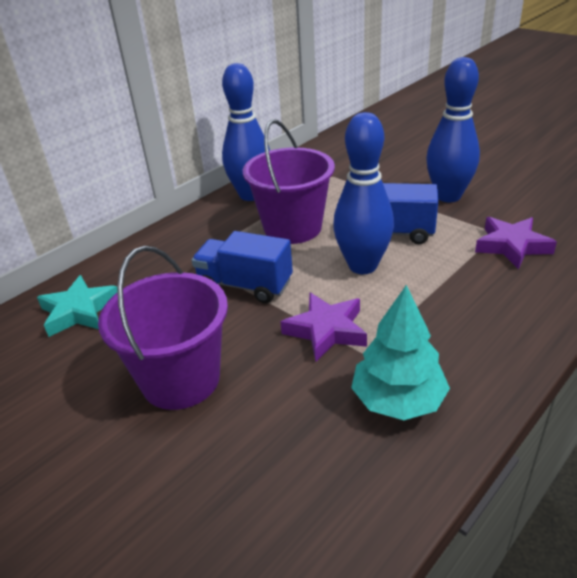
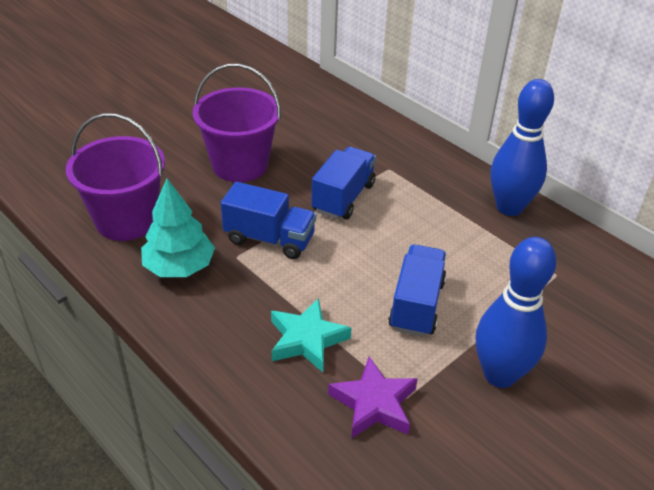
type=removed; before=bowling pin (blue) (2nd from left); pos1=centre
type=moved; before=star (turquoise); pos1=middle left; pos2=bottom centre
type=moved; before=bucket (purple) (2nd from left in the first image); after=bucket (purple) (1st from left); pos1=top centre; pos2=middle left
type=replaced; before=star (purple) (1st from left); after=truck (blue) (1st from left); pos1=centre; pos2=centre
==
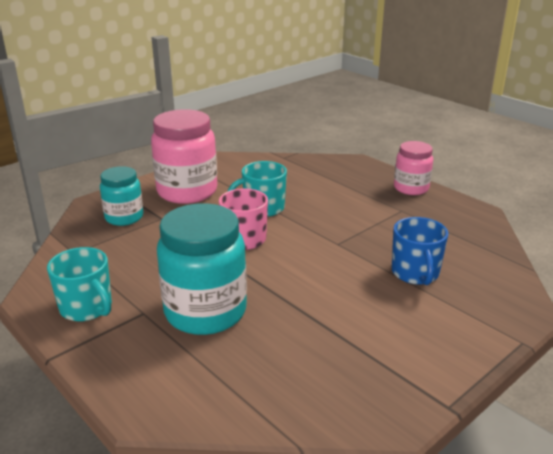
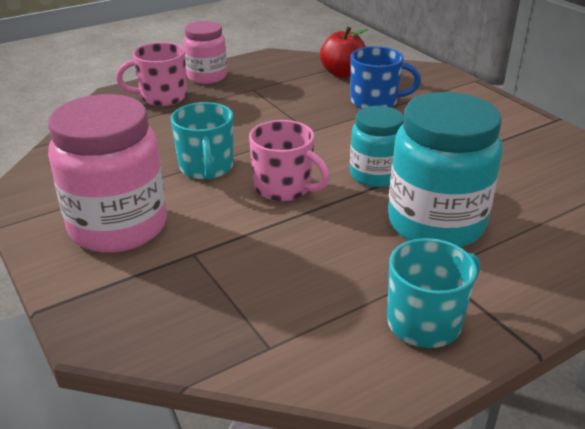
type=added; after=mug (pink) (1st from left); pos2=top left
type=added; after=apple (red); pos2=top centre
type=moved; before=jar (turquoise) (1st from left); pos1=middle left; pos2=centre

=== Instructions for the task ===
Set down again, word for word, the stretch of records from the line with "type=removed; before=bowling pin" to the line with "type=moved; before=star (turquoise);", both of those lines included.

=== Response below ===
type=removed; before=bowling pin (blue) (2nd from left); pos1=centre
type=moved; before=star (turquoise); pos1=middle left; pos2=bottom centre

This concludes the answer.